◆ Exercise instructions ◆
All lines in the data below carrying the string "button" are to be located and copied.

◆ Working data ◆
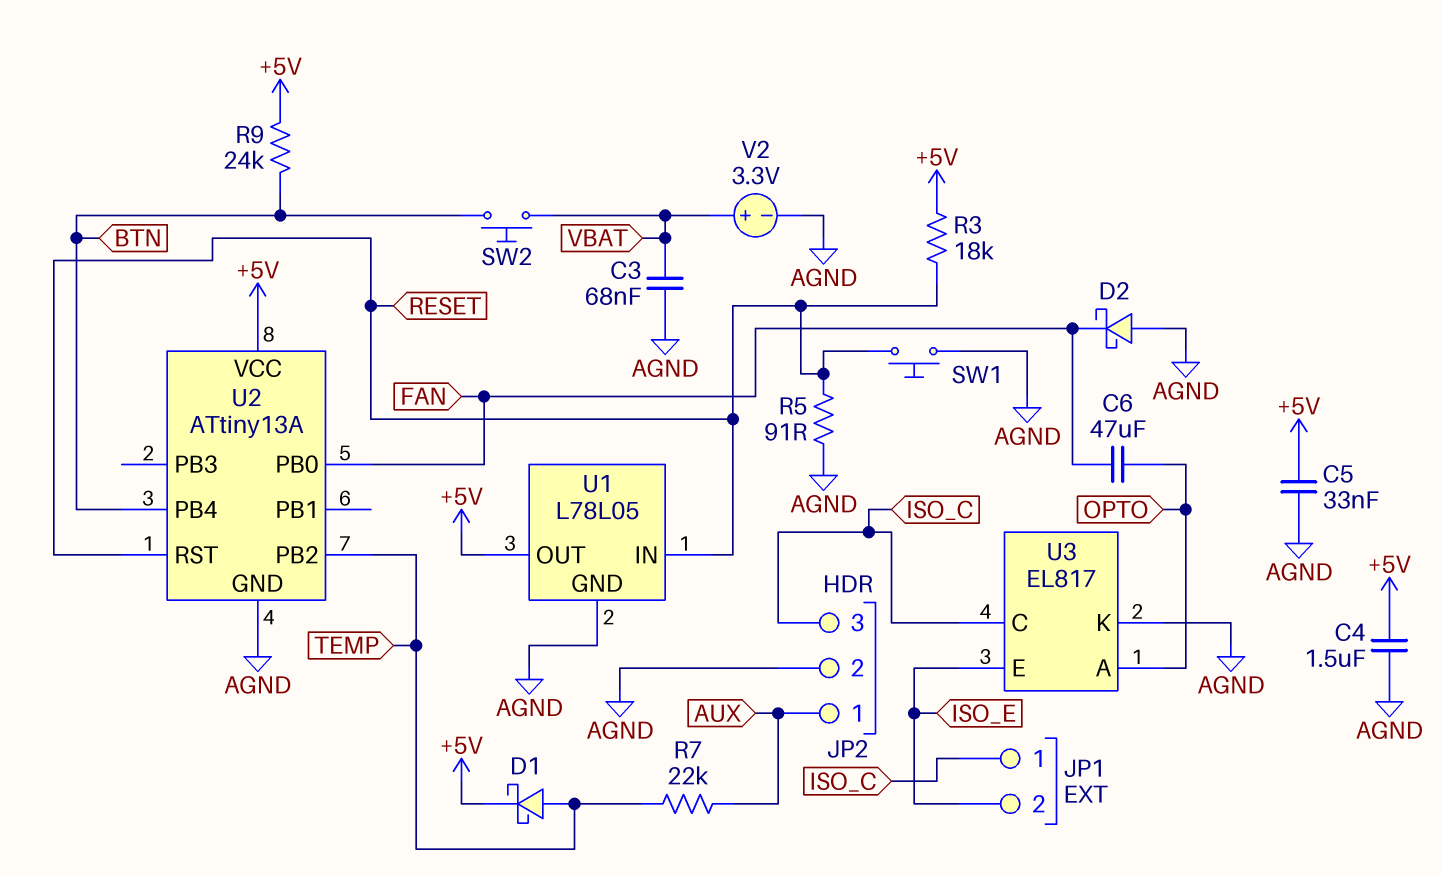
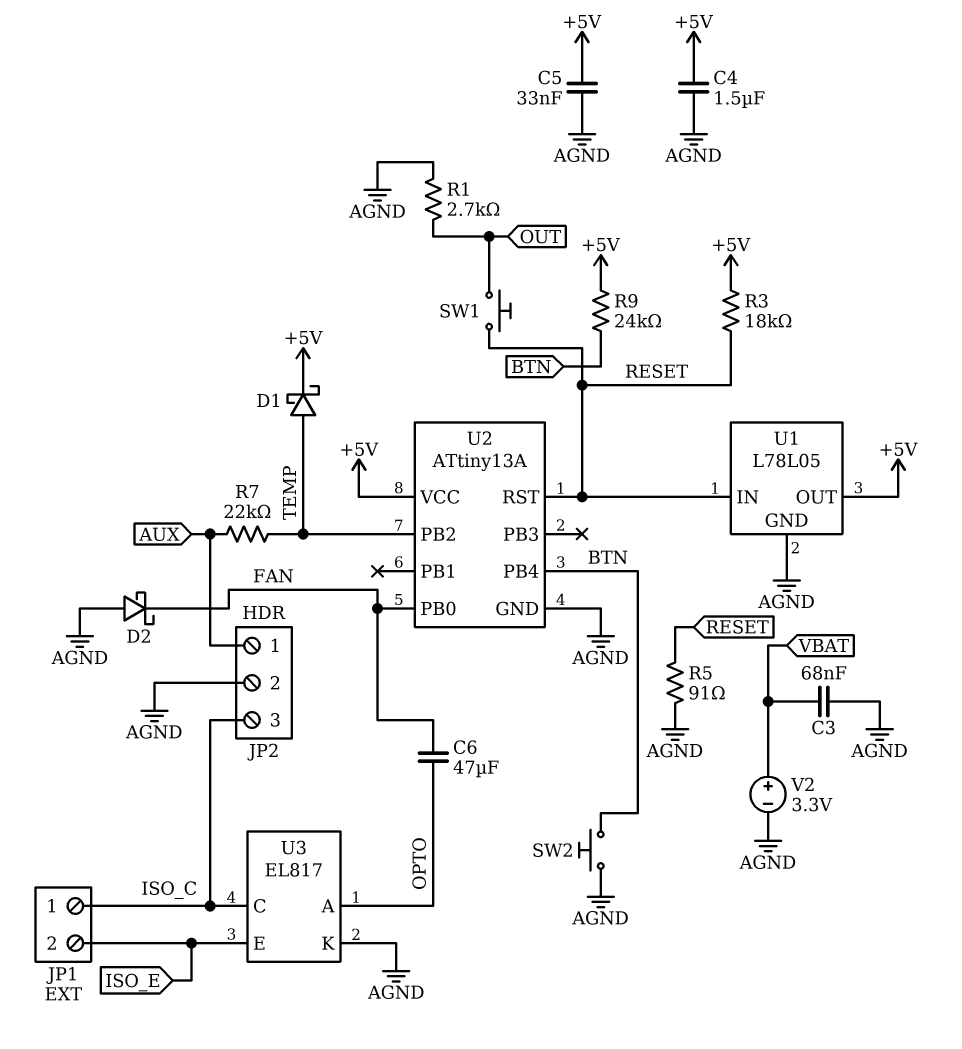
R1: none -> 2.7k (AGND, OUT)
SW1: button (AGND, RESET) -> button (OUT, RESET)
SW2: button (BTN, VBAT) -> button (AGND, BTN)

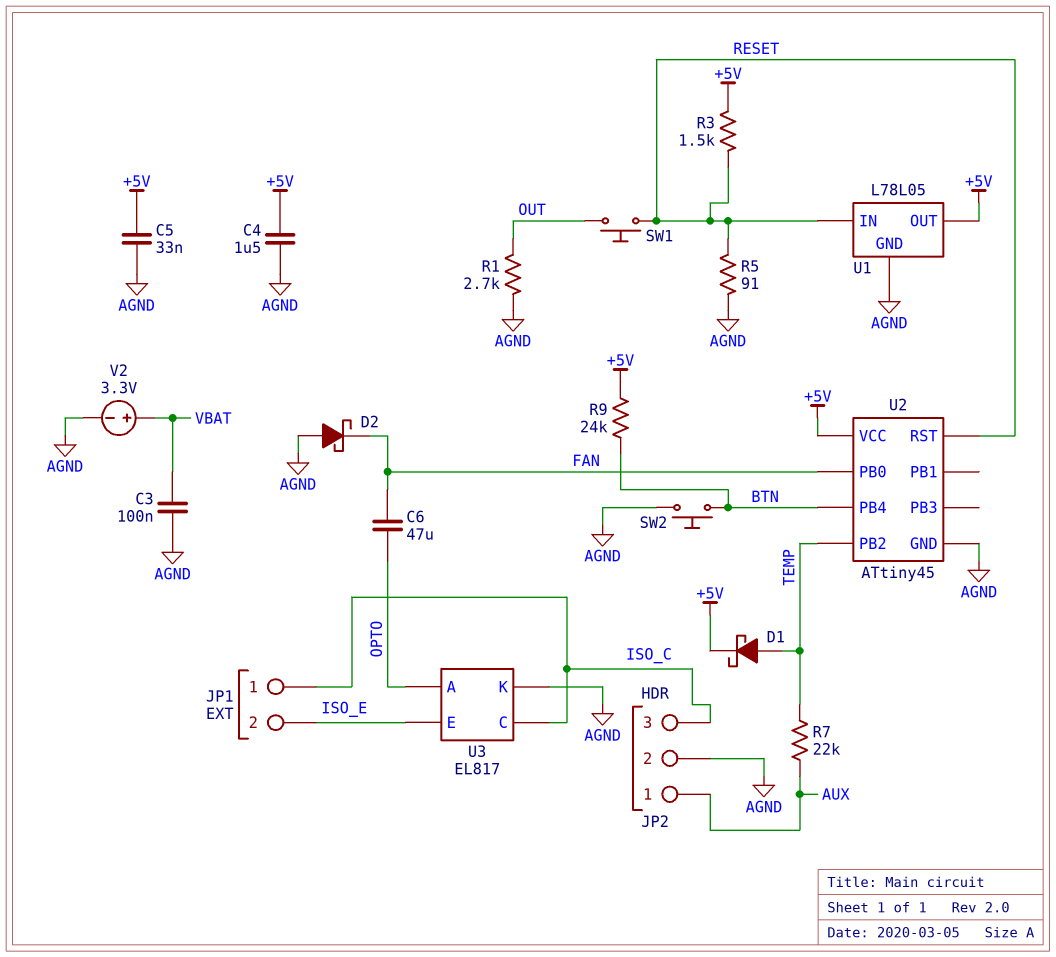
C3: 68nF (AGND, VBAT) -> 100nF (AGND, VBAT)
R3: 18k (+5V, RESET) -> 1.5k (+5V, RESET)
U2: ATtiny13A -> ATtiny45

◆ Answer to the problem ◆
SW1: button (AGND, RESET) -> button (OUT, RESET)
SW2: button (BTN, VBAT) -> button (AGND, BTN)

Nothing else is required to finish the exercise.